(Difference listings)
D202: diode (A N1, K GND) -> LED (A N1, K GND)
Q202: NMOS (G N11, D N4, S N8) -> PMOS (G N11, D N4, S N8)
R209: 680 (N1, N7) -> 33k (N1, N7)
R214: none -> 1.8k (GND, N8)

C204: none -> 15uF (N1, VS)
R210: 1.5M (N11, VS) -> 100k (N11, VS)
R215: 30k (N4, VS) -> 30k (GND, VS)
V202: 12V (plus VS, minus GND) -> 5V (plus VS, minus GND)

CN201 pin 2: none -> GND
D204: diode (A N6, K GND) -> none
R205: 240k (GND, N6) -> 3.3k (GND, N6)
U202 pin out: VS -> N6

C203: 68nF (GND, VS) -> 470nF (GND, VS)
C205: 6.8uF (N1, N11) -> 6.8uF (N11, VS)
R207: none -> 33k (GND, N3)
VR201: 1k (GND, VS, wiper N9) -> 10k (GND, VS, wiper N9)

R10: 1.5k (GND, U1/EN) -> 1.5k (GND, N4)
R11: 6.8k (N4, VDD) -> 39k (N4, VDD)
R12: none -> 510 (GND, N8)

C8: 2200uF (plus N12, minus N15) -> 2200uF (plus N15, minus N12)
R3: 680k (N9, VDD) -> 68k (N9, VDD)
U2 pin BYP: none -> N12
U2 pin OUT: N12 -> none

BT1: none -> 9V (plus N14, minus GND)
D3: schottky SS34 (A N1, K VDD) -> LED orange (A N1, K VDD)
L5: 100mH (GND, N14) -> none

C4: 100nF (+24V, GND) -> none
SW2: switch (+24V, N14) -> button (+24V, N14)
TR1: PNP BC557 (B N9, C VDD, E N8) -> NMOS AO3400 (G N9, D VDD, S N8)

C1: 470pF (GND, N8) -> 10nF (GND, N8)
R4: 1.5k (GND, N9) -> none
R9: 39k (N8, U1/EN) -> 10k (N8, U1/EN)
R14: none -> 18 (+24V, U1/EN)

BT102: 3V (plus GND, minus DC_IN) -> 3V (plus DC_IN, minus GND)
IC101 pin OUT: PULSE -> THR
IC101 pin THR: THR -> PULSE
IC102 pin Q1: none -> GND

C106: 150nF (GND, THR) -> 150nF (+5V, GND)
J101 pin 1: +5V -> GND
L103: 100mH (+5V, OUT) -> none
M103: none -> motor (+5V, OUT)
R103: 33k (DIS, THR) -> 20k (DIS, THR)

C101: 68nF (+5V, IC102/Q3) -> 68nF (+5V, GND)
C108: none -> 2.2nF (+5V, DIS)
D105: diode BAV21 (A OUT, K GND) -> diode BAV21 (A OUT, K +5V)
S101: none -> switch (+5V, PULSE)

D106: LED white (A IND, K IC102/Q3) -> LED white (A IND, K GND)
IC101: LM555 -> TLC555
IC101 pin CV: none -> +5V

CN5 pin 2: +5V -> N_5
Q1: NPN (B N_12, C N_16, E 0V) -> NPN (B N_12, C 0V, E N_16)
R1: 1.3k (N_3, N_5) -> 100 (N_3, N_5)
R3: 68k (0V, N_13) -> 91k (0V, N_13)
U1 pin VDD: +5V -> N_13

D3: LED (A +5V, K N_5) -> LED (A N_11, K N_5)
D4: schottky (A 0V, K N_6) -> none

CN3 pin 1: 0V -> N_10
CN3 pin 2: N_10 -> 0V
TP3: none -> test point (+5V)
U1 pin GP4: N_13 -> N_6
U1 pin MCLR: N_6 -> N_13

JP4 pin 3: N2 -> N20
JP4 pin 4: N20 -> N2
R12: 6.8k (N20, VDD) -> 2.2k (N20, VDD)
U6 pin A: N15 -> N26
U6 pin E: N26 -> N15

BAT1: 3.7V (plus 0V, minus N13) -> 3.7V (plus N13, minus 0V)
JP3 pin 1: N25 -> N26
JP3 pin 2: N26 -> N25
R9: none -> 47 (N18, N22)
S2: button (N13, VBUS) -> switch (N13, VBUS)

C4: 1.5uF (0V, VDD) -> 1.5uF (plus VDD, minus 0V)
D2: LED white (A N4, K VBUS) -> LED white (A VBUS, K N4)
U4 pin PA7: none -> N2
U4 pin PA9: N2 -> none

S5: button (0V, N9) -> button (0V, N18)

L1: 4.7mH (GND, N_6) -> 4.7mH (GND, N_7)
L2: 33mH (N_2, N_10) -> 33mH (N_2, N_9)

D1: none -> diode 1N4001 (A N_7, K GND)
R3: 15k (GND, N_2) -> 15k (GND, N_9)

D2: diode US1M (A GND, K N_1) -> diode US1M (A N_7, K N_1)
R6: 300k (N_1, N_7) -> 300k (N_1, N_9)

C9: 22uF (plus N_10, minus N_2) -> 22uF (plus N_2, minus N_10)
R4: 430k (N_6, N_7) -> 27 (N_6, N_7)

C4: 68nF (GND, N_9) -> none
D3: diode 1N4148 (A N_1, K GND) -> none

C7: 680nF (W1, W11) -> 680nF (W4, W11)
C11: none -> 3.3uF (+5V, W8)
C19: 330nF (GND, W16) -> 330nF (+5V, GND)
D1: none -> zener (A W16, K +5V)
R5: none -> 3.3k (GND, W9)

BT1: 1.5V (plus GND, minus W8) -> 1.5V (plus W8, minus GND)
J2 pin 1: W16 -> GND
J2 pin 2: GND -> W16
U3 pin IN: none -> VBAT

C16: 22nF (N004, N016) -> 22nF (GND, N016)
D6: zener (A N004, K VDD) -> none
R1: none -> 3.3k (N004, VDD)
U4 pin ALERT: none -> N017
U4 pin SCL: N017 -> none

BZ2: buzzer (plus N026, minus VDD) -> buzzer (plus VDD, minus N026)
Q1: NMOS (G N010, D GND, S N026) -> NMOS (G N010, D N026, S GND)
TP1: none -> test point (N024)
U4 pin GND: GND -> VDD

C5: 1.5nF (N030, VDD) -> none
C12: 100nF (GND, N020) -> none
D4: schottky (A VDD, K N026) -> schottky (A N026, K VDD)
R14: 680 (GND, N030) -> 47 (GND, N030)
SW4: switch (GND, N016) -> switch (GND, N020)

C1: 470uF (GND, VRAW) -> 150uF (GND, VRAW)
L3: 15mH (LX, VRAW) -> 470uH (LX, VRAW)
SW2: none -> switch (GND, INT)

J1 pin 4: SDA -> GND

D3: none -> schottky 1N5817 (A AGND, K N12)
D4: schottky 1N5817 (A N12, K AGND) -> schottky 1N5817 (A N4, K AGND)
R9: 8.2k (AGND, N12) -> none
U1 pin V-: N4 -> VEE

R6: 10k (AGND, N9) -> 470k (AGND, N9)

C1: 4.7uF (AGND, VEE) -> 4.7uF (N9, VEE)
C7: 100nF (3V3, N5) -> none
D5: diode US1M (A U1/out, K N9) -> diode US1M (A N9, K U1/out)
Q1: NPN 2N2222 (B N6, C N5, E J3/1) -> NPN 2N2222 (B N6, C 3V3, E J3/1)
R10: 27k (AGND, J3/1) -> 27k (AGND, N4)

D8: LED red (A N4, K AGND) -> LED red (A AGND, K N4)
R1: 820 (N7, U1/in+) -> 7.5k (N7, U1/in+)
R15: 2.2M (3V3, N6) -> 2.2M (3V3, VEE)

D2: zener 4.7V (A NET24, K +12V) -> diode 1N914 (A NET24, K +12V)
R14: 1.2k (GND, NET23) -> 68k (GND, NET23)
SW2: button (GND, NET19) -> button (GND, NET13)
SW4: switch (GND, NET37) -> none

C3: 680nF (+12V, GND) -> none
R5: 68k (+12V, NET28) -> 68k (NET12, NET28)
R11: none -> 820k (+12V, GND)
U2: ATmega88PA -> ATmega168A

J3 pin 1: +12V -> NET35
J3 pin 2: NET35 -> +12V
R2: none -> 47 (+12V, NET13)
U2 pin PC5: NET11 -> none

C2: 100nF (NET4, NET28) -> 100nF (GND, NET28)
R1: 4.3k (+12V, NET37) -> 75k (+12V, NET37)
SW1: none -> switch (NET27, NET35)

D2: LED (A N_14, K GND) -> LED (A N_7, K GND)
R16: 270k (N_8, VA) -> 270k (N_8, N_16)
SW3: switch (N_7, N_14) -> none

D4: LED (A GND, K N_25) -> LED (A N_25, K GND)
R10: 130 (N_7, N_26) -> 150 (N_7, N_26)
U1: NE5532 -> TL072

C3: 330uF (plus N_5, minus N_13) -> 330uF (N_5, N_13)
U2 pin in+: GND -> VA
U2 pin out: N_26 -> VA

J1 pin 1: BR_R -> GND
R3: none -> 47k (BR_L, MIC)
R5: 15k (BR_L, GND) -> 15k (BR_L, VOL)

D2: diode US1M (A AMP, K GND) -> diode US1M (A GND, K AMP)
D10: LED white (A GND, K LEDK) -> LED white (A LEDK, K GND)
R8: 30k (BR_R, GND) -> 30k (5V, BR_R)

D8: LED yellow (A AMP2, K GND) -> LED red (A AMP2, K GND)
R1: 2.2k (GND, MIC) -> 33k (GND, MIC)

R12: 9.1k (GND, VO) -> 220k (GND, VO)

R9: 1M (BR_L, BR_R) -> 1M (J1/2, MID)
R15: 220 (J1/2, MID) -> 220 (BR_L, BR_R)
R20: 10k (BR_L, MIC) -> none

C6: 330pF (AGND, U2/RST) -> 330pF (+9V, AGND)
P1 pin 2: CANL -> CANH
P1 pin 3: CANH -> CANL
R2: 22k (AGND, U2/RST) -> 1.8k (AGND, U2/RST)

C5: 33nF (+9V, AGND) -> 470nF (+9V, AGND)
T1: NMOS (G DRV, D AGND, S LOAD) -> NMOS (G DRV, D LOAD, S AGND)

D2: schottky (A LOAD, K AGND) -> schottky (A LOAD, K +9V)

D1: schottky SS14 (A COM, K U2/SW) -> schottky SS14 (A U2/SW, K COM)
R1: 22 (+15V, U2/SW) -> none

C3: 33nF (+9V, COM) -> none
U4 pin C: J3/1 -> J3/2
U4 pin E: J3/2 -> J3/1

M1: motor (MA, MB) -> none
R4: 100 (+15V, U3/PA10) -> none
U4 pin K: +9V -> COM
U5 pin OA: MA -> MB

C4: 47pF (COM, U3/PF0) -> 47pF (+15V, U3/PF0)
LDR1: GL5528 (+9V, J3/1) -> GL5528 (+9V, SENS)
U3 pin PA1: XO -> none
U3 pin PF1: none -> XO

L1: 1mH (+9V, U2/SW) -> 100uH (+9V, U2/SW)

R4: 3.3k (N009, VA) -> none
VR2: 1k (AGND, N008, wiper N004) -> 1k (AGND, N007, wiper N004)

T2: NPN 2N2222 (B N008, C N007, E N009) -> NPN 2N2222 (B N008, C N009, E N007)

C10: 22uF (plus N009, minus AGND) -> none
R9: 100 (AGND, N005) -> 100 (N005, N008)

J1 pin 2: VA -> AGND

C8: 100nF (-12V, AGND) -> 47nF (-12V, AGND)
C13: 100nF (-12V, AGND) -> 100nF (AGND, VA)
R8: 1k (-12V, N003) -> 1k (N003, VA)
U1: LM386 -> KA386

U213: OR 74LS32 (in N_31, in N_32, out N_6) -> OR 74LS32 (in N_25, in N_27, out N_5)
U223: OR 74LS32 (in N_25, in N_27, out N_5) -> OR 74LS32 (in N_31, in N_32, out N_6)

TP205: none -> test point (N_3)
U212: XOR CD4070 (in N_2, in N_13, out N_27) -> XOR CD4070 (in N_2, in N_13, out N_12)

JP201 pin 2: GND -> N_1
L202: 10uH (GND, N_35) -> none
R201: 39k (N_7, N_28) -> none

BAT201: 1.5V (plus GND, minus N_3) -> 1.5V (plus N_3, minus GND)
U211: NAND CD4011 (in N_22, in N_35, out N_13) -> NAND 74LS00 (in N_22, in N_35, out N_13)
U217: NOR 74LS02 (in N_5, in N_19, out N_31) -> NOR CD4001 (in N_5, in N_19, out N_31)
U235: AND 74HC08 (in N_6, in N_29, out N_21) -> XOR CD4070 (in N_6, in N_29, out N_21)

## ACTIVITY
Output the lines of the records above exactly as they appear, from the line containing "R2: 22k (AGND, U2/RST) -> 1.8k (AGND, U2/RST)" through the line containing "C8: 100nF (-12V, AGND) -> 47nF (-12V, AGND)".

## RESPONSE FOR THIS EXERCISE
R2: 22k (AGND, U2/RST) -> 1.8k (AGND, U2/RST)

C5: 33nF (+9V, AGND) -> 470nF (+9V, AGND)
T1: NMOS (G DRV, D AGND, S LOAD) -> NMOS (G DRV, D LOAD, S AGND)

D2: schottky (A LOAD, K AGND) -> schottky (A LOAD, K +9V)

D1: schottky SS14 (A COM, K U2/SW) -> schottky SS14 (A U2/SW, K COM)
R1: 22 (+15V, U2/SW) -> none

C3: 33nF (+9V, COM) -> none
U4 pin C: J3/1 -> J3/2
U4 pin E: J3/2 -> J3/1

M1: motor (MA, MB) -> none
R4: 100 (+15V, U3/PA10) -> none
U4 pin K: +9V -> COM
U5 pin OA: MA -> MB

C4: 47pF (COM, U3/PF0) -> 47pF (+15V, U3/PF0)
LDR1: GL5528 (+9V, J3/1) -> GL5528 (+9V, SENS)
U3 pin PA1: XO -> none
U3 pin PF1: none -> XO

L1: 1mH (+9V, U2/SW) -> 100uH (+9V, U2/SW)

R4: 3.3k (N009, VA) -> none
VR2: 1k (AGND, N008, wiper N004) -> 1k (AGND, N007, wiper N004)

T2: NPN 2N2222 (B N008, C N007, E N009) -> NPN 2N2222 (B N008, C N009, E N007)

C10: 22uF (plus N009, minus AGND) -> none
R9: 100 (AGND, N005) -> 100 (N005, N008)

J1 pin 2: VA -> AGND

C8: 100nF (-12V, AGND) -> 47nF (-12V, AGND)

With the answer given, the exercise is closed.